--- TASK ITEM ---
I'd like the data below restated word for word, with the pictures left out.

--- PROVIDED MATERIAL ---
***

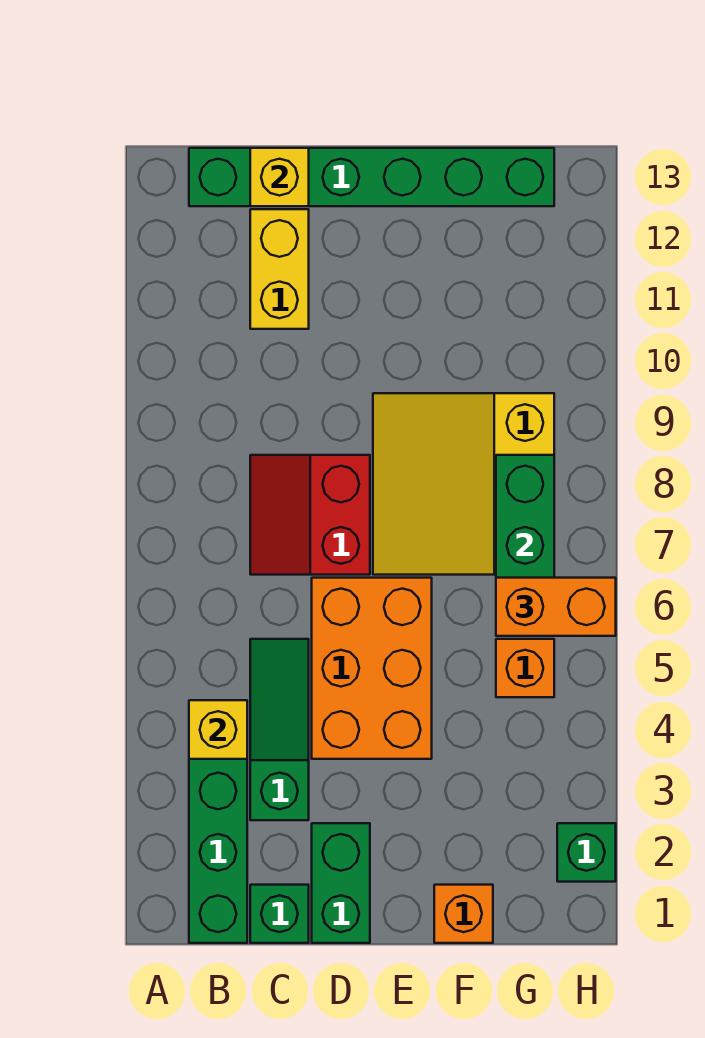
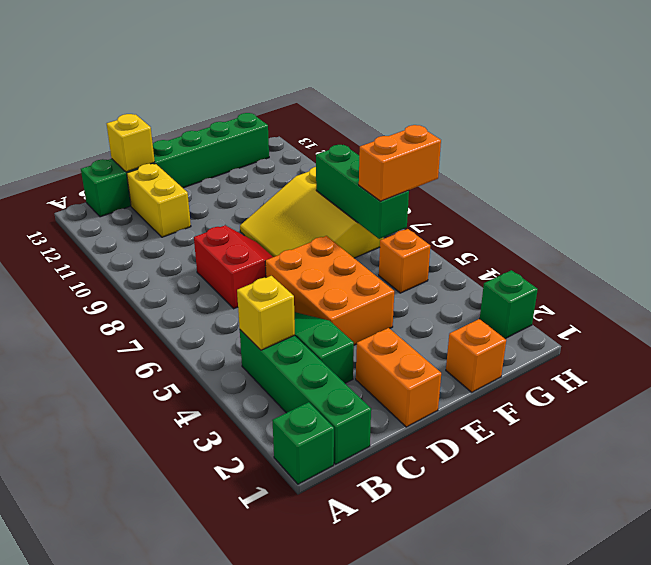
green brick C1 level 1 -> green brick A1 level 1
red slope C7:D8 level 1 top D -> red slope C7:D8 level 1 top C
green brick D1:D2 level 1 -> orange brick D1:D2 level 1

***

--- REPLY ---
green brick C1 level 1 -> green brick A1 level 1
red slope C7:D8 level 1 top D -> red slope C7:D8 level 1 top C
green brick D1:D2 level 1 -> orange brick D1:D2 level 1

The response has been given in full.